■ What to produce: Return the data below unaltered, but strip out the pictures.
### Source data ###
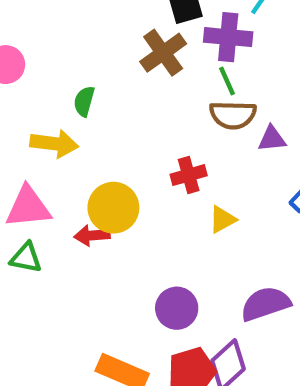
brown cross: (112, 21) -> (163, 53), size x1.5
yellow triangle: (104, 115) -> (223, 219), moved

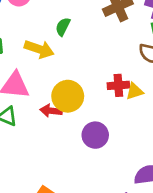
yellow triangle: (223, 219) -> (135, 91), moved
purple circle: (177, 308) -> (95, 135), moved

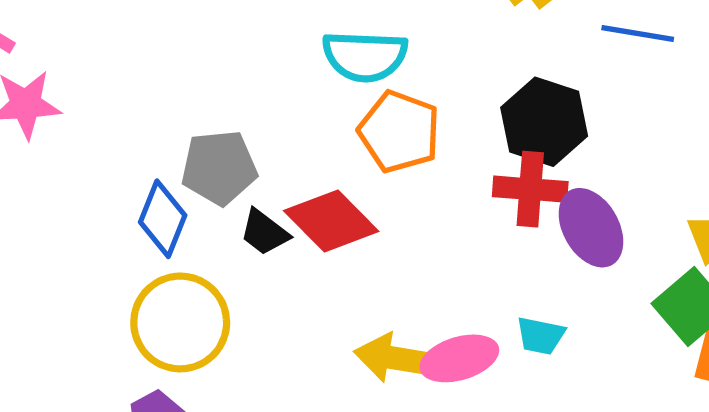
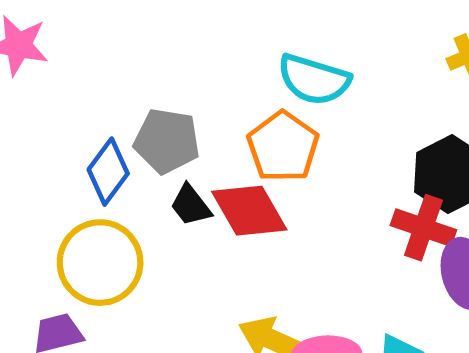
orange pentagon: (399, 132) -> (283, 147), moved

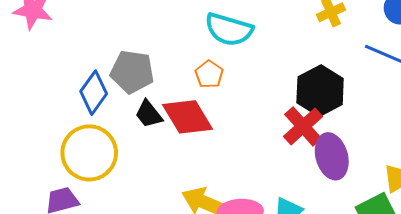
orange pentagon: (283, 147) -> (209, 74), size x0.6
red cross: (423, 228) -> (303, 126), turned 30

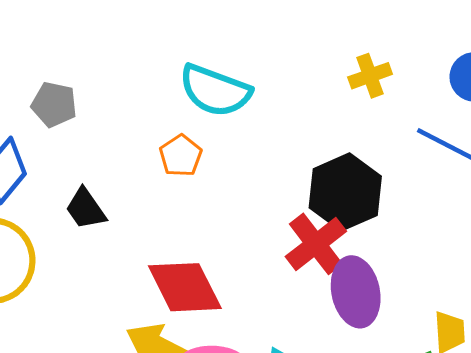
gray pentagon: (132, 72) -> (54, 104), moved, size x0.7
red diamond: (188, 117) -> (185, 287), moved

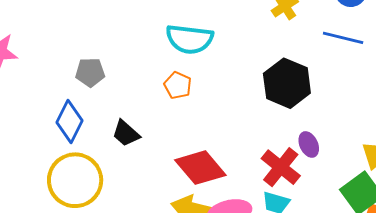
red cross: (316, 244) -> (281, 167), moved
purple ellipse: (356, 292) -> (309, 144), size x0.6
###
■ Finished exercise:
brown cross: (112, 21) -> (163, 53), size x1.5
yellow triangle: (104, 115) -> (223, 219), moved

yellow triangle: (223, 219) -> (135, 91), moved
purple circle: (177, 308) -> (95, 135), moved

orange pentagon: (399, 132) -> (283, 147), moved

orange pentagon: (283, 147) -> (209, 74), size x0.6
red cross: (423, 228) -> (303, 126), turned 30

gray pentagon: (132, 72) -> (54, 104), moved, size x0.7
red diamond: (188, 117) -> (185, 287), moved

red cross: (316, 244) -> (281, 167), moved
purple ellipse: (356, 292) -> (309, 144), size x0.6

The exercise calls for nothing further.